■ **What is being asked**
Without omission or alteration, write out all of the data.

■ **Records from a dataset**
[Start of section]

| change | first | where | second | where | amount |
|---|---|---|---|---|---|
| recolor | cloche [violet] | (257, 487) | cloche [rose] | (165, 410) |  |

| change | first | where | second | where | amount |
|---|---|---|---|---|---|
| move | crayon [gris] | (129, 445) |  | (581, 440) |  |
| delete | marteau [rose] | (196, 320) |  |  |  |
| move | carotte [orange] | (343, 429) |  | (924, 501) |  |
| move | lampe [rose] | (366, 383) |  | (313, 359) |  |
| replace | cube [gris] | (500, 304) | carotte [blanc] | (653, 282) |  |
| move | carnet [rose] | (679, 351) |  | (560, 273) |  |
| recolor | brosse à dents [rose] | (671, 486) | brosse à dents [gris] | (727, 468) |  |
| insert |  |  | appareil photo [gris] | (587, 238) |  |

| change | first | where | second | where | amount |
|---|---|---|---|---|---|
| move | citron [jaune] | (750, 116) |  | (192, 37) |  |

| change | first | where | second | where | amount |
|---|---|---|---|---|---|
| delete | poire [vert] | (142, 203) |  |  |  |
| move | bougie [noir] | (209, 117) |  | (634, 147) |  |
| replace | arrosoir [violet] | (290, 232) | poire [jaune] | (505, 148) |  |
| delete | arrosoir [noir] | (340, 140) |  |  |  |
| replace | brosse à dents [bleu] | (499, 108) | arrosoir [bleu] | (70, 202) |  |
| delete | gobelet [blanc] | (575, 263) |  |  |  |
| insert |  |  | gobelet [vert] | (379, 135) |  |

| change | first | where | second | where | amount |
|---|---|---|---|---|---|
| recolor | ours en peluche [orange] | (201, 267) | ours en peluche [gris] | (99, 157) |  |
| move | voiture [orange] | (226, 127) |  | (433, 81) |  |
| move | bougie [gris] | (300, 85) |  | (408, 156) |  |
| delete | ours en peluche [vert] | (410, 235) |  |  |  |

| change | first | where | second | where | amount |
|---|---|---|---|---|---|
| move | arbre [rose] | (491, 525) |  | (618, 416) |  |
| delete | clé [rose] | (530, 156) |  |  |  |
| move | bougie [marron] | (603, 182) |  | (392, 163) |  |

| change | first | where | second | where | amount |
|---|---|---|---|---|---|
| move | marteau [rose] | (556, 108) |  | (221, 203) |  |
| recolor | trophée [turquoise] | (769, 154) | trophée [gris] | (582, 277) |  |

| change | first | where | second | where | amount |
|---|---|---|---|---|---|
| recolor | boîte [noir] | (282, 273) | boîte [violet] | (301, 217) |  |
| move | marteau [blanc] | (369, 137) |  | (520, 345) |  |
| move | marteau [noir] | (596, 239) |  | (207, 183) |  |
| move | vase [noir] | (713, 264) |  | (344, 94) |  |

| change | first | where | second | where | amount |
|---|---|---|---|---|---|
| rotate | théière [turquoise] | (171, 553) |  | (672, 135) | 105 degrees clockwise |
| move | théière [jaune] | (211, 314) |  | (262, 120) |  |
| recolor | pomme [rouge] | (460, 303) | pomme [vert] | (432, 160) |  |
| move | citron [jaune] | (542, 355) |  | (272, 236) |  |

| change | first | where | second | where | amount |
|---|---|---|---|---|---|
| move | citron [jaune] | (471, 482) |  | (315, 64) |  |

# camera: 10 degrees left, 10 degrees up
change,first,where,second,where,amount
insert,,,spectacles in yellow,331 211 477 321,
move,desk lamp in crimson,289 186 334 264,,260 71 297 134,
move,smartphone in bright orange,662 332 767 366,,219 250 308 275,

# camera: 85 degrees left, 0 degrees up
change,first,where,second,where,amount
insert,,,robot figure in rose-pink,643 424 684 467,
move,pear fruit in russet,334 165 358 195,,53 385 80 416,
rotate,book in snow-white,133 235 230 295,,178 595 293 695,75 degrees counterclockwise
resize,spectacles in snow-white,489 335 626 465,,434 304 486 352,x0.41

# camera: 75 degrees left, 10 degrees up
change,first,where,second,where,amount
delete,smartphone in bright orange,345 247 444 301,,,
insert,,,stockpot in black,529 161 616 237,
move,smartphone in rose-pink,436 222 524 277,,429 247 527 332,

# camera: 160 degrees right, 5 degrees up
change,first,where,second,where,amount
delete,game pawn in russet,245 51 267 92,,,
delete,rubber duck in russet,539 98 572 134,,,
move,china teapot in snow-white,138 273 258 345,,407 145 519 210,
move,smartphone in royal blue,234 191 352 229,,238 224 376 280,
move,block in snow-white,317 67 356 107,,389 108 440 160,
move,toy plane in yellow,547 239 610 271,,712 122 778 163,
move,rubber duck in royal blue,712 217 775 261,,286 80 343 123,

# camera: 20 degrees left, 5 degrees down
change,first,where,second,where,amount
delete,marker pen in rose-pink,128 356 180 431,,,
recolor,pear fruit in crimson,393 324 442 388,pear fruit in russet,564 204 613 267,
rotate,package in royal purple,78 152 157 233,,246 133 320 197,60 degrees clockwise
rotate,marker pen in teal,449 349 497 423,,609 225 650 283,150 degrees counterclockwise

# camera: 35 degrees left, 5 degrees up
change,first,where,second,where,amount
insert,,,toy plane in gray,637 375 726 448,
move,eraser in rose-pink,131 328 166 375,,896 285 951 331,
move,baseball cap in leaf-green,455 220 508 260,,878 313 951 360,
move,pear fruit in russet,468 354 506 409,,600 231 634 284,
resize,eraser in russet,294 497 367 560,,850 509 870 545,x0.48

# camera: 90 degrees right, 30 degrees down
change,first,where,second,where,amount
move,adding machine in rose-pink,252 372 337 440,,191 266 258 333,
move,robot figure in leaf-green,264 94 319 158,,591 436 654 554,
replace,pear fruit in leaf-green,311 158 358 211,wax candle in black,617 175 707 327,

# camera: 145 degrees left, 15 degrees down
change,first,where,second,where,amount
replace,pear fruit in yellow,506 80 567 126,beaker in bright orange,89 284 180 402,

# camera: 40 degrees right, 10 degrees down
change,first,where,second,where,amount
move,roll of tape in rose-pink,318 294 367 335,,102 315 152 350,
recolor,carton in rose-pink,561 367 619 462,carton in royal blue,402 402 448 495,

[End of section]

■ **Answer section**
| change | first | where | second | where | amount |
|---|---|---|---|---|---|
| recolor | cloche [violet] | (257, 487) | cloche [rose] | (165, 410) |  |

| change | first | where | second | where | amount |
|---|---|---|---|---|---|
| move | crayon [gris] | (129, 445) |  | (581, 440) |  |
| delete | marteau [rose] | (196, 320) |  |  |  |
| move | carotte [orange] | (343, 429) |  | (924, 501) |  |
| move | lampe [rose] | (366, 383) |  | (313, 359) |  |
| replace | cube [gris] | (500, 304) | carotte [blanc] | (653, 282) |  |
| move | carnet [rose] | (679, 351) |  | (560, 273) |  |
| recolor | brosse à dents [rose] | (671, 486) | brosse à dents [gris] | (727, 468) |  |
| insert |  |  | appareil photo [gris] | (587, 238) |  |

| change | first | where | second | where | amount |
|---|---|---|---|---|---|
| move | citron [jaune] | (750, 116) |  | (192, 37) |  |

| change | first | where | second | where | amount |
|---|---|---|---|---|---|
| delete | poire [vert] | (142, 203) |  |  |  |
| move | bougie [noir] | (209, 117) |  | (634, 147) |  |
| replace | arrosoir [violet] | (290, 232) | poire [jaune] | (505, 148) |  |
| delete | arrosoir [noir] | (340, 140) |  |  |  |
| replace | brosse à dents [bleu] | (499, 108) | arrosoir [bleu] | (70, 202) |  |
| delete | gobelet [blanc] | (575, 263) |  |  |  |
| insert |  |  | gobelet [vert] | (379, 135) |  |

| change | first | where | second | where | amount |
|---|---|---|---|---|---|
| recolor | ours en peluche [orange] | (201, 267) | ours en peluche [gris] | (99, 157) |  |
| move | voiture [orange] | (226, 127) |  | (433, 81) |  |
| move | bougie [gris] | (300, 85) |  | (408, 156) |  |
| delete | ours en peluche [vert] | (410, 235) |  |  |  |

| change | first | where | second | where | amount |
|---|---|---|---|---|---|
| move | arbre [rose] | (491, 525) |  | (618, 416) |  |
| delete | clé [rose] | (530, 156) |  |  |  |
| move | bougie [marron] | (603, 182) |  | (392, 163) |  |

| change | first | where | second | where | amount |
|---|---|---|---|---|---|
| move | marteau [rose] | (556, 108) |  | (221, 203) |  |
| recolor | trophée [turquoise] | (769, 154) | trophée [gris] | (582, 277) |  |

| change | first | where | second | where | amount |
|---|---|---|---|---|---|
| recolor | boîte [noir] | (282, 273) | boîte [violet] | (301, 217) |  |
| move | marteau [blanc] | (369, 137) |  | (520, 345) |  |
| move | marteau [noir] | (596, 239) |  | (207, 183) |  |
| move | vase [noir] | (713, 264) |  | (344, 94) |  |

| change | first | where | second | where | amount |
|---|---|---|---|---|---|
| rotate | théière [turquoise] | (171, 553) |  | (672, 135) | 105 degrees clockwise |
| move | théière [jaune] | (211, 314) |  | (262, 120) |  |
| recolor | pomme [rouge] | (460, 303) | pomme [vert] | (432, 160) |  |
| move | citron [jaune] | (542, 355) |  | (272, 236) |  |

| change | first | where | second | where | amount |
|---|---|---|---|---|---|
| move | citron [jaune] | (471, 482) |  | (315, 64) |  |

# camera: 10 degrees left, 10 degrees up
change,first,where,second,where,amount
insert,,,spectacles in yellow,331 211 477 321,
move,desk lamp in crimson,289 186 334 264,,260 71 297 134,
move,smartphone in bright orange,662 332 767 366,,219 250 308 275,

# camera: 85 degrees left, 0 degrees up
change,first,where,second,where,amount
insert,,,robot figure in rose-pink,643 424 684 467,
move,pear fruit in russet,334 165 358 195,,53 385 80 416,
rotate,book in snow-white,133 235 230 295,,178 595 293 695,75 degrees counterclockwise
resize,spectacles in snow-white,489 335 626 465,,434 304 486 352,x0.41

# camera: 75 degrees left, 10 degrees up
change,first,where,second,where,amount
delete,smartphone in bright orange,345 247 444 301,,,
insert,,,stockpot in black,529 161 616 237,
move,smartphone in rose-pink,436 222 524 277,,429 247 527 332,

# camera: 160 degrees right, 5 degrees up
change,first,where,second,where,amount
delete,game pawn in russet,245 51 267 92,,,
delete,rubber duck in russet,539 98 572 134,,,
move,china teapot in snow-white,138 273 258 345,,407 145 519 210,
move,smartphone in royal blue,234 191 352 229,,238 224 376 280,
move,block in snow-white,317 67 356 107,,389 108 440 160,
move,toy plane in yellow,547 239 610 271,,712 122 778 163,
move,rubber duck in royal blue,712 217 775 261,,286 80 343 123,

# camera: 20 degrees left, 5 degrees down
change,first,where,second,where,amount
delete,marker pen in rose-pink,128 356 180 431,,,
recolor,pear fruit in crimson,393 324 442 388,pear fruit in russet,564 204 613 267,
rotate,package in royal purple,78 152 157 233,,246 133 320 197,60 degrees clockwise
rotate,marker pen in teal,449 349 497 423,,609 225 650 283,150 degrees counterclockwise

# camera: 35 degrees left, 5 degrees up
change,first,where,second,where,amount
insert,,,toy plane in gray,637 375 726 448,
move,eraser in rose-pink,131 328 166 375,,896 285 951 331,
move,baseball cap in leaf-green,455 220 508 260,,878 313 951 360,
move,pear fruit in russet,468 354 506 409,,600 231 634 284,
resize,eraser in russet,294 497 367 560,,850 509 870 545,x0.48

# camera: 90 degrees right, 30 degrees down
change,first,where,second,where,amount
move,adding machine in rose-pink,252 372 337 440,,191 266 258 333,
move,robot figure in leaf-green,264 94 319 158,,591 436 654 554,
replace,pear fruit in leaf-green,311 158 358 211,wax candle in black,617 175 707 327,

# camera: 145 degrees left, 15 degrees down
change,first,where,second,where,amount
replace,pear fruit in yellow,506 80 567 126,beaker in bright orange,89 284 180 402,

# camera: 40 degrees right, 10 degrees down
change,first,where,second,where,amount
move,roll of tape in rose-pink,318 294 367 335,,102 315 152 350,
recolor,carton in rose-pink,561 367 619 462,carton in royal blue,402 402 448 495,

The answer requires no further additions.